**YOUR INSTRUCTIONS:**
Only a number is expected here: the count of lines in this data where "clockwise" occurs.

Scene difference descriptions:

▬▬▬

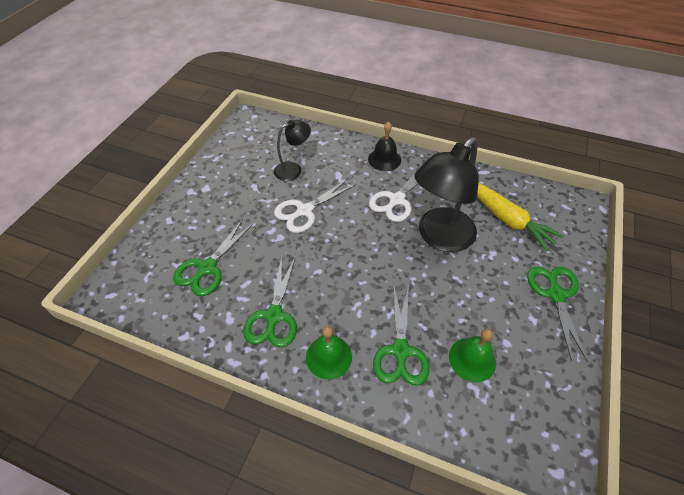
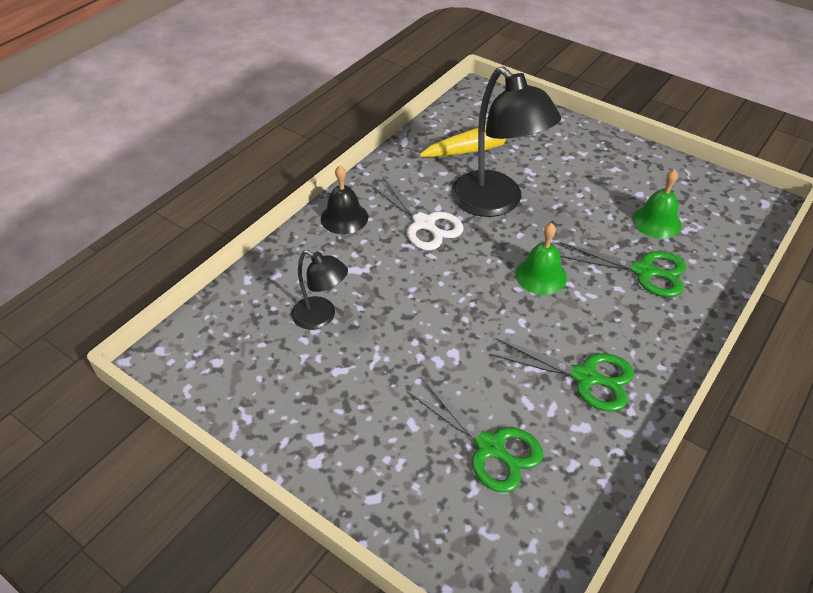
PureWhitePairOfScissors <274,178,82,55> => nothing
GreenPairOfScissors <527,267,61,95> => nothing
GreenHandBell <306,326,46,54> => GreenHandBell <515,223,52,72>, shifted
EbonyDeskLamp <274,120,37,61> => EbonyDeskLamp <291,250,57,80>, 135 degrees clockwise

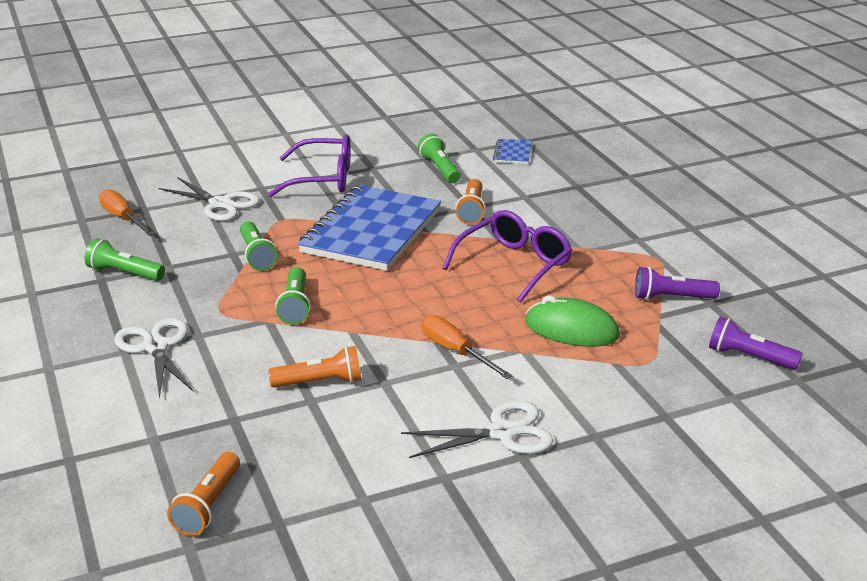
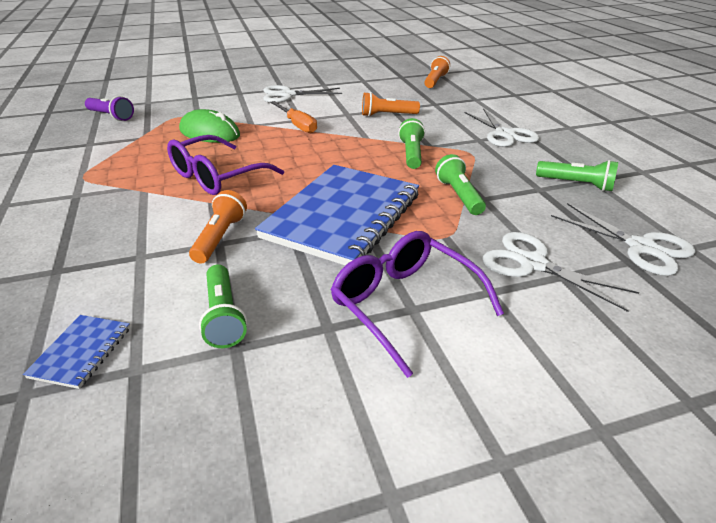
VioletPocketTorch <635,267,85,33> => nothing
OrangeFlatScrewdriver <99,189,56,47> => PureWhitePairOfScissors <551,203,145,73>
VioletEyeglasses <268,135,83,62> => VioletEyeglasses <331,231,173,147>, 45 degrees clockwise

▬▬▬

**EXERCISE OUTPUT:**
2